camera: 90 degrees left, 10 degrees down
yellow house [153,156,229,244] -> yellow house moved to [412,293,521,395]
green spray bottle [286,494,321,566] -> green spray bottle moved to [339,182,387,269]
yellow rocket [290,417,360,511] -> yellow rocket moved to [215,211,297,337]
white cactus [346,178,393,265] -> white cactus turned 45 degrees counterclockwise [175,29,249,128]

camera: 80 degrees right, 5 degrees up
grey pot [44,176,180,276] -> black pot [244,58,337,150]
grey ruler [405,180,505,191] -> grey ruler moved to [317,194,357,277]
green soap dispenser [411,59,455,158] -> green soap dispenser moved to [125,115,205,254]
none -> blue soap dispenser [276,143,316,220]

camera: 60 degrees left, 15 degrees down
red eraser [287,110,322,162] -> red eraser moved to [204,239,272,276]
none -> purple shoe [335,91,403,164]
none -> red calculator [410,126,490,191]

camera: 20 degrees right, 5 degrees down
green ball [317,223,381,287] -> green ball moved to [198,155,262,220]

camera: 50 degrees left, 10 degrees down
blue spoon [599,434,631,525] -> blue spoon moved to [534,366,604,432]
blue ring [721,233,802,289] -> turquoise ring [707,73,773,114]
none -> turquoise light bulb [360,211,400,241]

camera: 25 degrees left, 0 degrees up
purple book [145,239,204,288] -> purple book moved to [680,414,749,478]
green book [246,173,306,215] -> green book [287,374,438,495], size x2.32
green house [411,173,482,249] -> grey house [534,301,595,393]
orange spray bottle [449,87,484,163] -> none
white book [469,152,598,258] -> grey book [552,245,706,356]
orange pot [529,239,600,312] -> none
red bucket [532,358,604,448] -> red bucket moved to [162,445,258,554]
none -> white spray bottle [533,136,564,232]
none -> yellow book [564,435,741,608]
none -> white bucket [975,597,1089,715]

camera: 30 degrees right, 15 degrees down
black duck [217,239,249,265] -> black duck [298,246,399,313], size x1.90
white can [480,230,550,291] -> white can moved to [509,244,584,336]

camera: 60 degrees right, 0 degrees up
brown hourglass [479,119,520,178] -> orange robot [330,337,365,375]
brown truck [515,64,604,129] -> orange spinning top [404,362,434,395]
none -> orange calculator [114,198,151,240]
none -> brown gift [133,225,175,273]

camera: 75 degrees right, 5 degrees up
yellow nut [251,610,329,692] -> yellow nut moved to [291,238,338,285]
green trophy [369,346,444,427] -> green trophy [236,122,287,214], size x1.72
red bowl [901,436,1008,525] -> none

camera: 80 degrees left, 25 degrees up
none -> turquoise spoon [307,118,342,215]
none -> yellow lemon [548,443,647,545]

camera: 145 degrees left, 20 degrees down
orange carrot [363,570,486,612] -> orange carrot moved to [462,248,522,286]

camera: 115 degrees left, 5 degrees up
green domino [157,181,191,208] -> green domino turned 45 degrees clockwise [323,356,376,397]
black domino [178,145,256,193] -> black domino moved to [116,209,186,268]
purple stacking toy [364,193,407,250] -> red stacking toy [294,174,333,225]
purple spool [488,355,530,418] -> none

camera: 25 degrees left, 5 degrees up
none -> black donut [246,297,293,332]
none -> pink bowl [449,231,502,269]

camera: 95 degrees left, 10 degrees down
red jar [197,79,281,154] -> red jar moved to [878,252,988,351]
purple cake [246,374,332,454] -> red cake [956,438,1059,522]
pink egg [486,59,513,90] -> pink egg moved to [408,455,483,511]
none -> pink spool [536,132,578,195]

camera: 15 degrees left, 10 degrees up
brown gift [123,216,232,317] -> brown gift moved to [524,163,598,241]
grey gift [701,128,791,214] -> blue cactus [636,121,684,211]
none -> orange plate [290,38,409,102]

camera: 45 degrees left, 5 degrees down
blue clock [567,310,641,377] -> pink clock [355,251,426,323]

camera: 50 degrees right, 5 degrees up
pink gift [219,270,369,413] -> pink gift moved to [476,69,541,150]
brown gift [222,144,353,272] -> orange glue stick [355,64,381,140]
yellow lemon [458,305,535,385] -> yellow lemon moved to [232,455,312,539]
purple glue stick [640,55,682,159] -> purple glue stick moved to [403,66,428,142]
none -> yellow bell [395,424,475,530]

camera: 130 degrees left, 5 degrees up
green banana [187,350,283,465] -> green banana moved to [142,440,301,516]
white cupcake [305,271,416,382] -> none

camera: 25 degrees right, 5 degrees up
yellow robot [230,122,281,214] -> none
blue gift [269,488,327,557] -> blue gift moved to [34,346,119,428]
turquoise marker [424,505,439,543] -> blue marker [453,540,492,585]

■ **ABOUT THIS TASK**
Exactly as they appear above, give the entries again.

■ **SOLUTION**
camera: 90 degrees left, 10 degrees down
yellow house [153,156,229,244] -> yellow house moved to [412,293,521,395]
green spray bottle [286,494,321,566] -> green spray bottle moved to [339,182,387,269]
yellow rocket [290,417,360,511] -> yellow rocket moved to [215,211,297,337]
white cactus [346,178,393,265] -> white cactus turned 45 degrees counterclockwise [175,29,249,128]

camera: 80 degrees right, 5 degrees up
grey pot [44,176,180,276] -> black pot [244,58,337,150]
grey ruler [405,180,505,191] -> grey ruler moved to [317,194,357,277]
green soap dispenser [411,59,455,158] -> green soap dispenser moved to [125,115,205,254]
none -> blue soap dispenser [276,143,316,220]

camera: 60 degrees left, 15 degrees down
red eraser [287,110,322,162] -> red eraser moved to [204,239,272,276]
none -> purple shoe [335,91,403,164]
none -> red calculator [410,126,490,191]

camera: 20 degrees right, 5 degrees down
green ball [317,223,381,287] -> green ball moved to [198,155,262,220]

camera: 50 degrees left, 10 degrees down
blue spoon [599,434,631,525] -> blue spoon moved to [534,366,604,432]
blue ring [721,233,802,289] -> turquoise ring [707,73,773,114]
none -> turquoise light bulb [360,211,400,241]

camera: 25 degrees left, 0 degrees up
purple book [145,239,204,288] -> purple book moved to [680,414,749,478]
green book [246,173,306,215] -> green book [287,374,438,495], size x2.32
green house [411,173,482,249] -> grey house [534,301,595,393]
orange spray bottle [449,87,484,163] -> none
white book [469,152,598,258] -> grey book [552,245,706,356]
orange pot [529,239,600,312] -> none
red bucket [532,358,604,448] -> red bucket moved to [162,445,258,554]
none -> white spray bottle [533,136,564,232]
none -> yellow book [564,435,741,608]
none -> white bucket [975,597,1089,715]

camera: 30 degrees right, 15 degrees down
black duck [217,239,249,265] -> black duck [298,246,399,313], size x1.90
white can [480,230,550,291] -> white can moved to [509,244,584,336]

camera: 60 degrees right, 0 degrees up
brown hourglass [479,119,520,178] -> orange robot [330,337,365,375]
brown truck [515,64,604,129] -> orange spinning top [404,362,434,395]
none -> orange calculator [114,198,151,240]
none -> brown gift [133,225,175,273]

camera: 75 degrees right, 5 degrees up
yellow nut [251,610,329,692] -> yellow nut moved to [291,238,338,285]
green trophy [369,346,444,427] -> green trophy [236,122,287,214], size x1.72
red bowl [901,436,1008,525] -> none

camera: 80 degrees left, 25 degrees up
none -> turquoise spoon [307,118,342,215]
none -> yellow lemon [548,443,647,545]

camera: 145 degrees left, 20 degrees down
orange carrot [363,570,486,612] -> orange carrot moved to [462,248,522,286]

camera: 115 degrees left, 5 degrees up
green domino [157,181,191,208] -> green domino turned 45 degrees clockwise [323,356,376,397]
black domino [178,145,256,193] -> black domino moved to [116,209,186,268]
purple stacking toy [364,193,407,250] -> red stacking toy [294,174,333,225]
purple spool [488,355,530,418] -> none

camera: 25 degrees left, 5 degrees up
none -> black donut [246,297,293,332]
none -> pink bowl [449,231,502,269]

camera: 95 degrees left, 10 degrees down
red jar [197,79,281,154] -> red jar moved to [878,252,988,351]
purple cake [246,374,332,454] -> red cake [956,438,1059,522]
pink egg [486,59,513,90] -> pink egg moved to [408,455,483,511]
none -> pink spool [536,132,578,195]

camera: 15 degrees left, 10 degrees up
brown gift [123,216,232,317] -> brown gift moved to [524,163,598,241]
grey gift [701,128,791,214] -> blue cactus [636,121,684,211]
none -> orange plate [290,38,409,102]

camera: 45 degrees left, 5 degrees down
blue clock [567,310,641,377] -> pink clock [355,251,426,323]

camera: 50 degrees right, 5 degrees up
pink gift [219,270,369,413] -> pink gift moved to [476,69,541,150]
brown gift [222,144,353,272] -> orange glue stick [355,64,381,140]
yellow lemon [458,305,535,385] -> yellow lemon moved to [232,455,312,539]
purple glue stick [640,55,682,159] -> purple glue stick moved to [403,66,428,142]
none -> yellow bell [395,424,475,530]

camera: 130 degrees left, 5 degrees up
green banana [187,350,283,465] -> green banana moved to [142,440,301,516]
white cupcake [305,271,416,382] -> none

camera: 25 degrees right, 5 degrees up
yellow robot [230,122,281,214] -> none
blue gift [269,488,327,557] -> blue gift moved to [34,346,119,428]
turquoise marker [424,505,439,543] -> blue marker [453,540,492,585]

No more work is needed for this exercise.